Problem to work on: Would you transcribe all of the entries that follow, word for word?

[Data extracted from a collection]
━━━━━━━━━━━━━━━━

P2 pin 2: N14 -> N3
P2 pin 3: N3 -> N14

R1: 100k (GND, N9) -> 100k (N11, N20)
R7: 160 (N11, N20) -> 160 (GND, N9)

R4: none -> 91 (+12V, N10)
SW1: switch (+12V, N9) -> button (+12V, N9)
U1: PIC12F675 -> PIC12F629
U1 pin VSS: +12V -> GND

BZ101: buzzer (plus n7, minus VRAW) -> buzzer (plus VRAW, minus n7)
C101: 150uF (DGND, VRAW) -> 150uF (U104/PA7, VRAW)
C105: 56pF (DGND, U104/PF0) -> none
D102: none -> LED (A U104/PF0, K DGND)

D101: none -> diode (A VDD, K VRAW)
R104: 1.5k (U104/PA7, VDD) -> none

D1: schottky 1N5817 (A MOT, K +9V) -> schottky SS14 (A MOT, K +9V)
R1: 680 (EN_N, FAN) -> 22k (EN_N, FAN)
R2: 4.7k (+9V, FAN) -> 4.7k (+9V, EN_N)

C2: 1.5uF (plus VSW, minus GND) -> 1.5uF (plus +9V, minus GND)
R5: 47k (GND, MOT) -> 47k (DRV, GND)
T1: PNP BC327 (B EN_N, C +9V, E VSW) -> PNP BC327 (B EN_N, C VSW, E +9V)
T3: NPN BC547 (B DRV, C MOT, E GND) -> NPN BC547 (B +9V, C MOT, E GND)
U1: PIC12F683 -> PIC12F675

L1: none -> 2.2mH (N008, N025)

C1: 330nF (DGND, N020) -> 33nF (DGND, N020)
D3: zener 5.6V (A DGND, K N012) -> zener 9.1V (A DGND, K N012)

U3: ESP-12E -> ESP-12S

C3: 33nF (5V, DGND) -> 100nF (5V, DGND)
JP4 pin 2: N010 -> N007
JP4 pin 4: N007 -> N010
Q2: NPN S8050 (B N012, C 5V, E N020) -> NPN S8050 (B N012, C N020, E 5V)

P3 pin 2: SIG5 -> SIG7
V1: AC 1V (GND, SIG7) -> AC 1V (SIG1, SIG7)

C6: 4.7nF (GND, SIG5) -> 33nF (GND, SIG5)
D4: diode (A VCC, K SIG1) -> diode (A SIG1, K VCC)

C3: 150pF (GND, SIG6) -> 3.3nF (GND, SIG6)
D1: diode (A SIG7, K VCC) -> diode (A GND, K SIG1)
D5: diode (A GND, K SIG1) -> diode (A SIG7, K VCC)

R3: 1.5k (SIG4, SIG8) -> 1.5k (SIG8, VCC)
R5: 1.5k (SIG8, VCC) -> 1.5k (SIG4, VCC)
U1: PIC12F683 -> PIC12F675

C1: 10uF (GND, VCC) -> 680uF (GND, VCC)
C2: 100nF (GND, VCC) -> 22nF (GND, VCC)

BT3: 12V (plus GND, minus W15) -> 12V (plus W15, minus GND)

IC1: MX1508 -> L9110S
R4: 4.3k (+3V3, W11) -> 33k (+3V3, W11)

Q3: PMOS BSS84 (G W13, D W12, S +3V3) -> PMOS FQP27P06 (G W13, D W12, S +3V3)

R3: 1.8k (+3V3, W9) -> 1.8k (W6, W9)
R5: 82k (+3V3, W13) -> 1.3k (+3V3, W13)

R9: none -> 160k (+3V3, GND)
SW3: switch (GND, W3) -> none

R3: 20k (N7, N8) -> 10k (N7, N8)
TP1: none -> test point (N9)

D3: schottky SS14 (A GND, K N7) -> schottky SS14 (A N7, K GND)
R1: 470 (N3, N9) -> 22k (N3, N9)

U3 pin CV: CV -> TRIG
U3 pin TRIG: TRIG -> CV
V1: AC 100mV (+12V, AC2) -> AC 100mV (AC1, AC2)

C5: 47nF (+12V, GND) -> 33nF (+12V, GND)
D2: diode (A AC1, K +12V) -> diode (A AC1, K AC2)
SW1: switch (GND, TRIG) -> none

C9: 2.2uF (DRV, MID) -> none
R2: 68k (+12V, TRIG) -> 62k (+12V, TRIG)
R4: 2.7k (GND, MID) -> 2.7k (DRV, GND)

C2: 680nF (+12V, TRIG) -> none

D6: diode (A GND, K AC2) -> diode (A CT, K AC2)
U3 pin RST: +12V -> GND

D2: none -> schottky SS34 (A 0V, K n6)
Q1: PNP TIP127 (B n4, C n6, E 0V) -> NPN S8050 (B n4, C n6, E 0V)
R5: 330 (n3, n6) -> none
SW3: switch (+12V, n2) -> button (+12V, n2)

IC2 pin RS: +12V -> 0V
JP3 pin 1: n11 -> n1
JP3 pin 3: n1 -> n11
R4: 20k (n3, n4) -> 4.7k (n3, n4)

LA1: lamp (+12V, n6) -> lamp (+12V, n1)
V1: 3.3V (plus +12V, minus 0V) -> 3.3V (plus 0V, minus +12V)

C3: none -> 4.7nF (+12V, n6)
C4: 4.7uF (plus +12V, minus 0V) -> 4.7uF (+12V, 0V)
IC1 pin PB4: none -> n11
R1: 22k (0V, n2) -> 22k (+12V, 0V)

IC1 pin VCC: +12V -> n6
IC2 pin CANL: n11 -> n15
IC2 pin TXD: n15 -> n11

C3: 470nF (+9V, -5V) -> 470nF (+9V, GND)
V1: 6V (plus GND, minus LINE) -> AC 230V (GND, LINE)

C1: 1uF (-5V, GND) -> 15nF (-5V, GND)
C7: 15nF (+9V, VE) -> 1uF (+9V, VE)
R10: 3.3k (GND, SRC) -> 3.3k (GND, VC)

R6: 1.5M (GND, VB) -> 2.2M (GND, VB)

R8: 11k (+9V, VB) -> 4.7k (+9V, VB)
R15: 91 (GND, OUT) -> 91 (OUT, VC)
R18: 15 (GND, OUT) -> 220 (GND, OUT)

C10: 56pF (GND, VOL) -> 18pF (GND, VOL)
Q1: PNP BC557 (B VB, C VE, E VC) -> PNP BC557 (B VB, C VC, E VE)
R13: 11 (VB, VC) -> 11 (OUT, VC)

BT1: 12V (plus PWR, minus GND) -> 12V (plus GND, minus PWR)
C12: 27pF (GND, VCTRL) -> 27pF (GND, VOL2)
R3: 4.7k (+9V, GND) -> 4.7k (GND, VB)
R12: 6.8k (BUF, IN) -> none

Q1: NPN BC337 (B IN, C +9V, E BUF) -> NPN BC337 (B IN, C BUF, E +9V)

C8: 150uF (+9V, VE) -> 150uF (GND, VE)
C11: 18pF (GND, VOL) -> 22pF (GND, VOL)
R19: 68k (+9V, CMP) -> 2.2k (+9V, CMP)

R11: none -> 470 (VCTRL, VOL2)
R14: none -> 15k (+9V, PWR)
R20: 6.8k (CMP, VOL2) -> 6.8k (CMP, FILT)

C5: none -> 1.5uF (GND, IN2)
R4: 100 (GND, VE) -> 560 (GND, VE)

━━━━━━━━━━━━━━━━

Solution:
P2 pin 2: N14 -> N3
P2 pin 3: N3 -> N14

R1: 100k (GND, N9) -> 100k (N11, N20)
R7: 160 (N11, N20) -> 160 (GND, N9)

R4: none -> 91 (+12V, N10)
SW1: switch (+12V, N9) -> button (+12V, N9)
U1: PIC12F675 -> PIC12F629
U1 pin VSS: +12V -> GND

BZ101: buzzer (plus n7, minus VRAW) -> buzzer (plus VRAW, minus n7)
C101: 150uF (DGND, VRAW) -> 150uF (U104/PA7, VRAW)
C105: 56pF (DGND, U104/PF0) -> none
D102: none -> LED (A U104/PF0, K DGND)

D101: none -> diode (A VDD, K VRAW)
R104: 1.5k (U104/PA7, VDD) -> none

D1: schottky 1N5817 (A MOT, K +9V) -> schottky SS14 (A MOT, K +9V)
R1: 680 (EN_N, FAN) -> 22k (EN_N, FAN)
R2: 4.7k (+9V, FAN) -> 4.7k (+9V, EN_N)

C2: 1.5uF (plus VSW, minus GND) -> 1.5uF (plus +9V, minus GND)
R5: 47k (GND, MOT) -> 47k (DRV, GND)
T1: PNP BC327 (B EN_N, C +9V, E VSW) -> PNP BC327 (B EN_N, C VSW, E +9V)
T3: NPN BC547 (B DRV, C MOT, E GND) -> NPN BC547 (B +9V, C MOT, E GND)
U1: PIC12F683 -> PIC12F675

L1: none -> 2.2mH (N008, N025)

C1: 330nF (DGND, N020) -> 33nF (DGND, N020)
D3: zener 5.6V (A DGND, K N012) -> zener 9.1V (A DGND, K N012)

U3: ESP-12E -> ESP-12S

C3: 33nF (5V, DGND) -> 100nF (5V, DGND)
JP4 pin 2: N010 -> N007
JP4 pin 4: N007 -> N010
Q2: NPN S8050 (B N012, C 5V, E N020) -> NPN S8050 (B N012, C N020, E 5V)

P3 pin 2: SIG5 -> SIG7
V1: AC 1V (GND, SIG7) -> AC 1V (SIG1, SIG7)

C6: 4.7nF (GND, SIG5) -> 33nF (GND, SIG5)
D4: diode (A VCC, K SIG1) -> diode (A SIG1, K VCC)

C3: 150pF (GND, SIG6) -> 3.3nF (GND, SIG6)
D1: diode (A SIG7, K VCC) -> diode (A GND, K SIG1)
D5: diode (A GND, K SIG1) -> diode (A SIG7, K VCC)

R3: 1.5k (SIG4, SIG8) -> 1.5k (SIG8, VCC)
R5: 1.5k (SIG8, VCC) -> 1.5k (SIG4, VCC)
U1: PIC12F683 -> PIC12F675

C1: 10uF (GND, VCC) -> 680uF (GND, VCC)
C2: 100nF (GND, VCC) -> 22nF (GND, VCC)

BT3: 12V (plus GND, minus W15) -> 12V (plus W15, minus GND)

IC1: MX1508 -> L9110S
R4: 4.3k (+3V3, W11) -> 33k (+3V3, W11)

Q3: PMOS BSS84 (G W13, D W12, S +3V3) -> PMOS FQP27P06 (G W13, D W12, S +3V3)

R3: 1.8k (+3V3, W9) -> 1.8k (W6, W9)
R5: 82k (+3V3, W13) -> 1.3k (+3V3, W13)

R9: none -> 160k (+3V3, GND)
SW3: switch (GND, W3) -> none

R3: 20k (N7, N8) -> 10k (N7, N8)
TP1: none -> test point (N9)

D3: schottky SS14 (A GND, K N7) -> schottky SS14 (A N7, K GND)
R1: 470 (N3, N9) -> 22k (N3, N9)

U3 pin CV: CV -> TRIG
U3 pin TRIG: TRIG -> CV
V1: AC 100mV (+12V, AC2) -> AC 100mV (AC1, AC2)

C5: 47nF (+12V, GND) -> 33nF (+12V, GND)
D2: diode (A AC1, K +12V) -> diode (A AC1, K AC2)
SW1: switch (GND, TRIG) -> none

C9: 2.2uF (DRV, MID) -> none
R2: 68k (+12V, TRIG) -> 62k (+12V, TRIG)
R4: 2.7k (GND, MID) -> 2.7k (DRV, GND)

C2: 680nF (+12V, TRIG) -> none

D6: diode (A GND, K AC2) -> diode (A CT, K AC2)
U3 pin RST: +12V -> GND

D2: none -> schottky SS34 (A 0V, K n6)
Q1: PNP TIP127 (B n4, C n6, E 0V) -> NPN S8050 (B n4, C n6, E 0V)
R5: 330 (n3, n6) -> none
SW3: switch (+12V, n2) -> button (+12V, n2)

IC2 pin RS: +12V -> 0V
JP3 pin 1: n11 -> n1
JP3 pin 3: n1 -> n11
R4: 20k (n3, n4) -> 4.7k (n3, n4)

LA1: lamp (+12V, n6) -> lamp (+12V, n1)
V1: 3.3V (plus +12V, minus 0V) -> 3.3V (plus 0V, minus +12V)

C3: none -> 4.7nF (+12V, n6)
C4: 4.7uF (plus +12V, minus 0V) -> 4.7uF (+12V, 0V)
IC1 pin PB4: none -> n11
R1: 22k (0V, n2) -> 22k (+12V, 0V)

IC1 pin VCC: +12V -> n6
IC2 pin CANL: n11 -> n15
IC2 pin TXD: n15 -> n11

C3: 470nF (+9V, -5V) -> 470nF (+9V, GND)
V1: 6V (plus GND, minus LINE) -> AC 230V (GND, LINE)

C1: 1uF (-5V, GND) -> 15nF (-5V, GND)
C7: 15nF (+9V, VE) -> 1uF (+9V, VE)
R10: 3.3k (GND, SRC) -> 3.3k (GND, VC)

R6: 1.5M (GND, VB) -> 2.2M (GND, VB)

R8: 11k (+9V, VB) -> 4.7k (+9V, VB)
R15: 91 (GND, OUT) -> 91 (OUT, VC)
R18: 15 (GND, OUT) -> 220 (GND, OUT)

C10: 56pF (GND, VOL) -> 18pF (GND, VOL)
Q1: PNP BC557 (B VB, C VE, E VC) -> PNP BC557 (B VB, C VC, E VE)
R13: 11 (VB, VC) -> 11 (OUT, VC)

BT1: 12V (plus PWR, minus GND) -> 12V (plus GND, minus PWR)
C12: 27pF (GND, VCTRL) -> 27pF (GND, VOL2)
R3: 4.7k (+9V, GND) -> 4.7k (GND, VB)
R12: 6.8k (BUF, IN) -> none

Q1: NPN BC337 (B IN, C +9V, E BUF) -> NPN BC337 (B IN, C BUF, E +9V)

C8: 150uF (+9V, VE) -> 150uF (GND, VE)
C11: 18pF (GND, VOL) -> 22pF (GND, VOL)
R19: 68k (+9V, CMP) -> 2.2k (+9V, CMP)

R11: none -> 470 (VCTRL, VOL2)
R14: none -> 15k (+9V, PWR)
R20: 6.8k (CMP, VOL2) -> 6.8k (CMP, FILT)

C5: none -> 1.5uF (GND, IN2)
R4: 100 (GND, VE) -> 560 (GND, VE)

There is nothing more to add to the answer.